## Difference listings

————————

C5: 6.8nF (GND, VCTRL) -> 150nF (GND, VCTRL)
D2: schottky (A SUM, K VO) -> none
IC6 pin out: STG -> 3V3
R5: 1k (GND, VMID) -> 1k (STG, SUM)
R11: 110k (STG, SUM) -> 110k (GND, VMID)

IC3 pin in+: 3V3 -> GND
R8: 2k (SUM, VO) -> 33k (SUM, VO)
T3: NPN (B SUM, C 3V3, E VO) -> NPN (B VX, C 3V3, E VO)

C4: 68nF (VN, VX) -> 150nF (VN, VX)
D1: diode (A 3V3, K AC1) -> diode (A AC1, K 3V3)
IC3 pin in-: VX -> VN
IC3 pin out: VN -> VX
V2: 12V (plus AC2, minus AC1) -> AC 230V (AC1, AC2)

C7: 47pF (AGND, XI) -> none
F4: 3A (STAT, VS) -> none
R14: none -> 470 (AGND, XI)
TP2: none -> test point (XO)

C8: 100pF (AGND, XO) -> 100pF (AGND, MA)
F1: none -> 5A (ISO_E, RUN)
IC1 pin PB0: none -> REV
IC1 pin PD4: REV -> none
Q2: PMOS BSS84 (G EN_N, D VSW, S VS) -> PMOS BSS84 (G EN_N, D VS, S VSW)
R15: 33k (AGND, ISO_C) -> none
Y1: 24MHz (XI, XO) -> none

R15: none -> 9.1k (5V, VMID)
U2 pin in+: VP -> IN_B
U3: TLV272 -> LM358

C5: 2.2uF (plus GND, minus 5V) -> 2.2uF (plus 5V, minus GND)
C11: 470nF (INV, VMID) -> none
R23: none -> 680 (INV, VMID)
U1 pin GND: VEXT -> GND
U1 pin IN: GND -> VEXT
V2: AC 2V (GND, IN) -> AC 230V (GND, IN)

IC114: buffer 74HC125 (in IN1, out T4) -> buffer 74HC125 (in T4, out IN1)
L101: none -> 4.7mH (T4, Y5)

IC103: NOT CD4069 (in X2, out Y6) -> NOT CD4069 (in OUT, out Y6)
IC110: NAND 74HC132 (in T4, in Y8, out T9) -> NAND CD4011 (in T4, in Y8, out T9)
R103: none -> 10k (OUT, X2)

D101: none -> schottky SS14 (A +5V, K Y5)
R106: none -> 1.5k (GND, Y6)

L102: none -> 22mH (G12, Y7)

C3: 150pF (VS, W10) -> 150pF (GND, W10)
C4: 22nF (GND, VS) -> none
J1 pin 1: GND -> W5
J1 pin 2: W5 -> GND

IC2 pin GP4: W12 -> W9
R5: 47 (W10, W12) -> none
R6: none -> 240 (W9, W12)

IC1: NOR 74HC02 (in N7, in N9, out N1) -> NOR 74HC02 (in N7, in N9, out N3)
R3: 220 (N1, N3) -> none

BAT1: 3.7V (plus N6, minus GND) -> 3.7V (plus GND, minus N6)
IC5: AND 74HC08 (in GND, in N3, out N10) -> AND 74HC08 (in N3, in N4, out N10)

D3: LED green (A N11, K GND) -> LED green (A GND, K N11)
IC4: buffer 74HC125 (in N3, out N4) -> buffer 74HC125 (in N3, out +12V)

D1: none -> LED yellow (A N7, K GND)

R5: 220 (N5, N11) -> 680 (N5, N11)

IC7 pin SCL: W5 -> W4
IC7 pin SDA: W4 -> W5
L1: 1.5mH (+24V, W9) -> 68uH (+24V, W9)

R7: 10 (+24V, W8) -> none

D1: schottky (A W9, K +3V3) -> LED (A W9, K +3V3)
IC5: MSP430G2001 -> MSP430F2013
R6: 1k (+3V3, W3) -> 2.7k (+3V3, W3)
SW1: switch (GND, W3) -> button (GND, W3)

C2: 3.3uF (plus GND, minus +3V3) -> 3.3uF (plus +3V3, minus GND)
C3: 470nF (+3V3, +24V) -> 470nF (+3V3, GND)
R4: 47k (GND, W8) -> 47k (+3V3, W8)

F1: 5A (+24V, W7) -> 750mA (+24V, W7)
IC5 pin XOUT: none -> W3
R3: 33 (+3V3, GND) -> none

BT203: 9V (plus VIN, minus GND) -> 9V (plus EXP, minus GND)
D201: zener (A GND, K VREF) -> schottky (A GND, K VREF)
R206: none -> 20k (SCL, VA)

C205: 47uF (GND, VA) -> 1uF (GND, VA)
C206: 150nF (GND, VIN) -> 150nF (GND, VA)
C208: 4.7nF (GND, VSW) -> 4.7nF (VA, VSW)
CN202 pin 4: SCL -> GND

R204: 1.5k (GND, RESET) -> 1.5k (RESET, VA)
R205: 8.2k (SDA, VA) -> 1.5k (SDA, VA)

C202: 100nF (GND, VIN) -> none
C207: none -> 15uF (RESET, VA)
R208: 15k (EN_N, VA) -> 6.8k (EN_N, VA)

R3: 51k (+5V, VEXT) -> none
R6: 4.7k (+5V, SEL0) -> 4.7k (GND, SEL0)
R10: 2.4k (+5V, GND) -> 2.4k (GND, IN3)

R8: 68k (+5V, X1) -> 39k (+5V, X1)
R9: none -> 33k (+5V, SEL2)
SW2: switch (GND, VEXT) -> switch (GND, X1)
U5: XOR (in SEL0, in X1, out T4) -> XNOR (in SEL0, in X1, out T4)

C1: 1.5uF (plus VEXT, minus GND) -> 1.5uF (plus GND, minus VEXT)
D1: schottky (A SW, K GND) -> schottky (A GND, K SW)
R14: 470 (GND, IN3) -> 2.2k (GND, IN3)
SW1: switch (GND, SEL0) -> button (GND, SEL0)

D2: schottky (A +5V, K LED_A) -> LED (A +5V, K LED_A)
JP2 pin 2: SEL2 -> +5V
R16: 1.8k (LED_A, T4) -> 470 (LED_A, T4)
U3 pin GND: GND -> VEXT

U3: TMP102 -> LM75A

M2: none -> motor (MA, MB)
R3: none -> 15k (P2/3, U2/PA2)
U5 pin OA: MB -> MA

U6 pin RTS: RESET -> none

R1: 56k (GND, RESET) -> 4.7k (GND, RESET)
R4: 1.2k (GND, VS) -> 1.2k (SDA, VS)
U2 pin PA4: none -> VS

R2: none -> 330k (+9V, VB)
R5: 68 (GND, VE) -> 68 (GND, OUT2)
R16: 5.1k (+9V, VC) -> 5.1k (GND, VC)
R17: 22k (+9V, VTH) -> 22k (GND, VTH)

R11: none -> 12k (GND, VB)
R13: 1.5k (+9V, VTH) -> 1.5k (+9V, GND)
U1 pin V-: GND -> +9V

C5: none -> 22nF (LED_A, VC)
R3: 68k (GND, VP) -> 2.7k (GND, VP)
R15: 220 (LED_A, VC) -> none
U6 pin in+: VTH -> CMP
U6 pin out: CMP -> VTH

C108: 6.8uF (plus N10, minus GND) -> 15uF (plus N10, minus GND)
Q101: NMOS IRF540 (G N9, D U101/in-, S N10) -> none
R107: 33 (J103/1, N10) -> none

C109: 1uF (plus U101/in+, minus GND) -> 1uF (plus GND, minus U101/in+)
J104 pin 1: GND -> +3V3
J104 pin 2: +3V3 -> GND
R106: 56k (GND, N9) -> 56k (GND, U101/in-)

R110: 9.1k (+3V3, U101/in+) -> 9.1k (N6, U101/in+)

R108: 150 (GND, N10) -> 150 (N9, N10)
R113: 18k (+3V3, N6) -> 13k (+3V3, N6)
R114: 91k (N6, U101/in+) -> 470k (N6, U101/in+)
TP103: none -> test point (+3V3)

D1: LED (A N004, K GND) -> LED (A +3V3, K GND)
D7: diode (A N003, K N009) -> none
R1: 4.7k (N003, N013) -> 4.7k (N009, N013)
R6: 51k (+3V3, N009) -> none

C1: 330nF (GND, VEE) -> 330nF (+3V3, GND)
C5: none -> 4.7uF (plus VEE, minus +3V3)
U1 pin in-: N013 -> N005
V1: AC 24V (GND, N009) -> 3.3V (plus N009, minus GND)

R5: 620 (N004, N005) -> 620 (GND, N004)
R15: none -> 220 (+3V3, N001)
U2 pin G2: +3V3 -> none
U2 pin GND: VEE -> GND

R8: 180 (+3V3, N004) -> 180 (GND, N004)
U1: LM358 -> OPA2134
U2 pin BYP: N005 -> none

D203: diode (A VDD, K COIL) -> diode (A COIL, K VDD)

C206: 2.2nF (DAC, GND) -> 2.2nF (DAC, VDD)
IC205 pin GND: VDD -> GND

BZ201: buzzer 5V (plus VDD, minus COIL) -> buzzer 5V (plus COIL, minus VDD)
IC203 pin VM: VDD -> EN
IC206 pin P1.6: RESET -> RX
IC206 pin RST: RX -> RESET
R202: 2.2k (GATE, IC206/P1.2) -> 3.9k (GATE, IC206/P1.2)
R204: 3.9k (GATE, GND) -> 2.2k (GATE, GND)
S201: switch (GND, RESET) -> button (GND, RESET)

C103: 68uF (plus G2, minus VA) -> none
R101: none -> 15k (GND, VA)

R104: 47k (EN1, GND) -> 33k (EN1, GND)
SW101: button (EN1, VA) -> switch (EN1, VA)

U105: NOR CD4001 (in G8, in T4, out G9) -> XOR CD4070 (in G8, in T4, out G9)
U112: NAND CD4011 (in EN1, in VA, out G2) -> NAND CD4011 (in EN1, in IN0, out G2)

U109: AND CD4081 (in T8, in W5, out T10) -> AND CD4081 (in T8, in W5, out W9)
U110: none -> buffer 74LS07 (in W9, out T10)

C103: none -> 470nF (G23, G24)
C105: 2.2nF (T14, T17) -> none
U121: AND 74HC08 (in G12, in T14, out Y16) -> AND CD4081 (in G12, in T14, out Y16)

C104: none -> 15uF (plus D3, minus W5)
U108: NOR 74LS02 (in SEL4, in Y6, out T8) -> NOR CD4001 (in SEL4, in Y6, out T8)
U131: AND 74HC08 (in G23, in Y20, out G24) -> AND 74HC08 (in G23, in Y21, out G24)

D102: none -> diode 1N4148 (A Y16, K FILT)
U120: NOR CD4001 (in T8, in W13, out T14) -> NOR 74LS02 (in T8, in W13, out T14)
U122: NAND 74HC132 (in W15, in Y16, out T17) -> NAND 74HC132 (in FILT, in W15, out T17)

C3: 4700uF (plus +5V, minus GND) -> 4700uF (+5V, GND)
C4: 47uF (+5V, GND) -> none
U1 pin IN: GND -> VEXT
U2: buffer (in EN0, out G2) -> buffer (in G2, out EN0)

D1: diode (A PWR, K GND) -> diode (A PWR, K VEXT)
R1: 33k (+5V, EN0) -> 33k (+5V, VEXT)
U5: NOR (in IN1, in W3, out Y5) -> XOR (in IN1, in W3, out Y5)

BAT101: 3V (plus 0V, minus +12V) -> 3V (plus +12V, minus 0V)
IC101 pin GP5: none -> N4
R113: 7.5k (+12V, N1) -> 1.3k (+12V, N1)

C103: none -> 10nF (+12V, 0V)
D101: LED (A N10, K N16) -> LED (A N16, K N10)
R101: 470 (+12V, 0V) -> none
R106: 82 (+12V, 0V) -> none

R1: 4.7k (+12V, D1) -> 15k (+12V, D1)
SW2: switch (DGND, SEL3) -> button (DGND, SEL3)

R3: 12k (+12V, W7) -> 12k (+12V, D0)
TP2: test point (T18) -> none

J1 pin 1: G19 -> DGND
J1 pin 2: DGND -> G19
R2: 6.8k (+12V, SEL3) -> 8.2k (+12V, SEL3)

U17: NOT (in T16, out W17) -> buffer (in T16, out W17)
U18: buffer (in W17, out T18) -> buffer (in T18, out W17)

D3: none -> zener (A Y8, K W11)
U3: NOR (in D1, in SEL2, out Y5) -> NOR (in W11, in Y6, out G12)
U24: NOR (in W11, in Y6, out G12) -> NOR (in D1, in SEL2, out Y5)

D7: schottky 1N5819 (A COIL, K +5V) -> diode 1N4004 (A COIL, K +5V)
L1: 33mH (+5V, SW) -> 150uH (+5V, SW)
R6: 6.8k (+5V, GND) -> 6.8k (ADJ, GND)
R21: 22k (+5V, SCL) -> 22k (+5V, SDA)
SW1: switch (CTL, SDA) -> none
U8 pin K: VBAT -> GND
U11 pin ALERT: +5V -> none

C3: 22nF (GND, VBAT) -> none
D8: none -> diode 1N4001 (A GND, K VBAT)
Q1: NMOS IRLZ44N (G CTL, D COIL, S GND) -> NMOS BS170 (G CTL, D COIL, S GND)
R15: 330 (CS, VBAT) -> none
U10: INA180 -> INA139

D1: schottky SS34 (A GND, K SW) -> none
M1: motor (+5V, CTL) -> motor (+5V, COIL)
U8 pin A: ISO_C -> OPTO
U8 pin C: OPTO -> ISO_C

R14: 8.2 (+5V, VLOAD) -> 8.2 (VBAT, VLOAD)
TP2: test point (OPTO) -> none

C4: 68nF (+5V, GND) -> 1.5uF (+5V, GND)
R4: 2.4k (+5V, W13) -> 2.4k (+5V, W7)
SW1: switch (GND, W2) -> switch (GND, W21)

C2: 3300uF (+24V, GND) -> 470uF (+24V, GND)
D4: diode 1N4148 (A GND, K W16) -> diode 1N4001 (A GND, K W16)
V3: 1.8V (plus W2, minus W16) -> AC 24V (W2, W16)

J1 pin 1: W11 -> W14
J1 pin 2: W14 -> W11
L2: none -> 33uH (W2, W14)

————————

## EXERCISE REQUIREMENTS
Could you restate, word for word, the lines above from the one with "R106: none -> 1.5k (GND, Y6)" to the one with "IC5: AND 74HC08", both included?

## TASK RESULT
R106: none -> 1.5k (GND, Y6)

L102: none -> 22mH (G12, Y7)

C3: 150pF (VS, W10) -> 150pF (GND, W10)
C4: 22nF (GND, VS) -> none
J1 pin 1: GND -> W5
J1 pin 2: W5 -> GND

IC2 pin GP4: W12 -> W9
R5: 47 (W10, W12) -> none
R6: none -> 240 (W9, W12)

IC1: NOR 74HC02 (in N7, in N9, out N1) -> NOR 74HC02 (in N7, in N9, out N3)
R3: 220 (N1, N3) -> none

BAT1: 3.7V (plus N6, minus GND) -> 3.7V (plus GND, minus N6)
IC5: AND 74HC08 (in GND, in N3, out N10) -> AND 74HC08 (in N3, in N4, out N10)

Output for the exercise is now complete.